Copy out the listing below exactly, please, and skip any pictures.
(Data shown Opens)
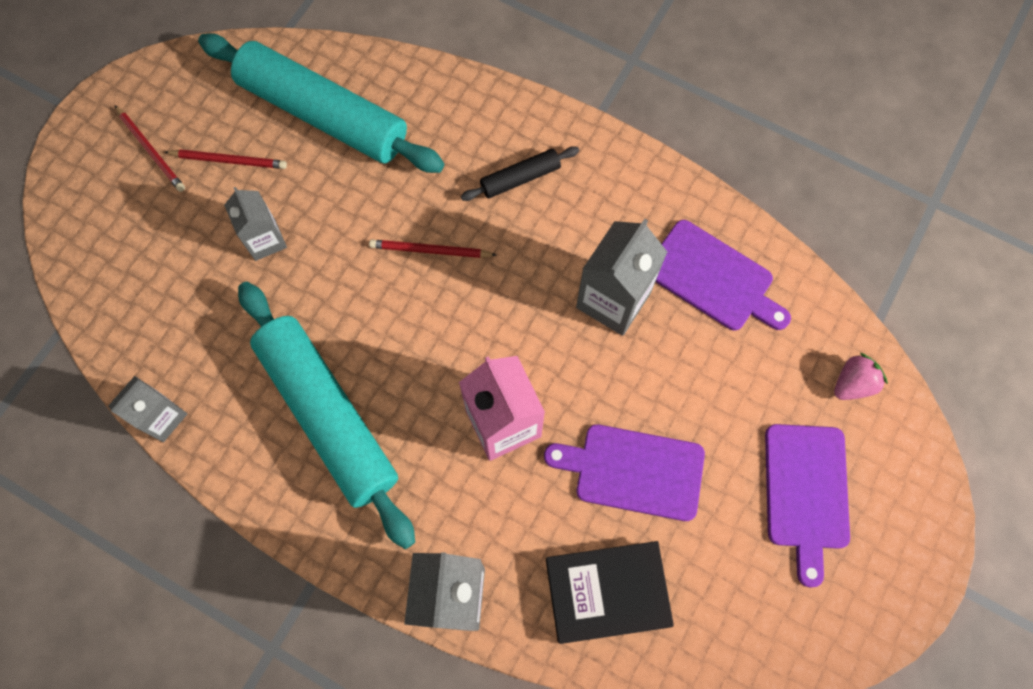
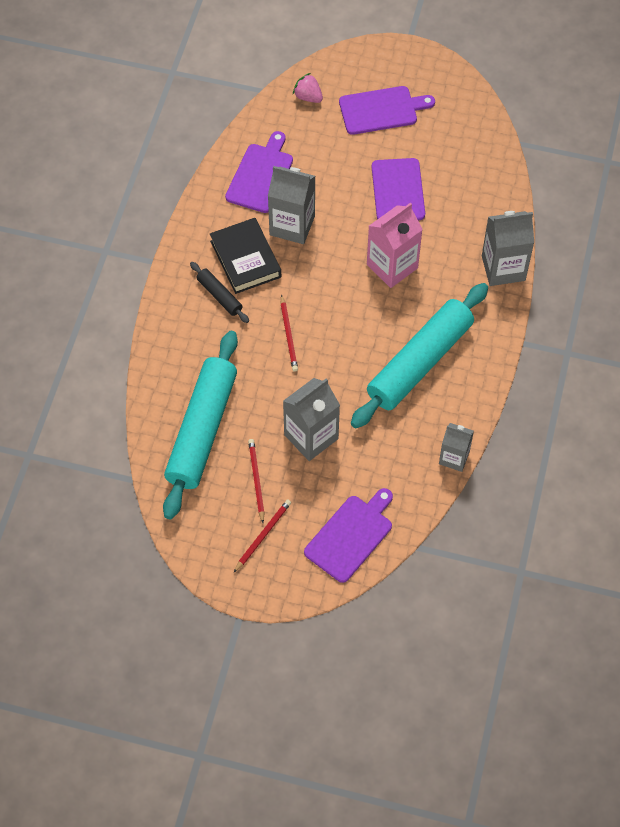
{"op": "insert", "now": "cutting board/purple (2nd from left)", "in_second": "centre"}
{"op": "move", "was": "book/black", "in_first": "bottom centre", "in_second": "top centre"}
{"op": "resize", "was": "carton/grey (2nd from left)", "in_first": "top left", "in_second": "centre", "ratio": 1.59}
(Data shown Closes)
__Answer space__.
{"op": "insert", "now": "cutting board/purple (2nd from left)", "in_second": "centre"}
{"op": "move", "was": "book/black", "in_first": "bottom centre", "in_second": "top centre"}
{"op": "resize", "was": "carton/grey (2nd from left)", "in_first": "top left", "in_second": "centre", "ratio": 1.59}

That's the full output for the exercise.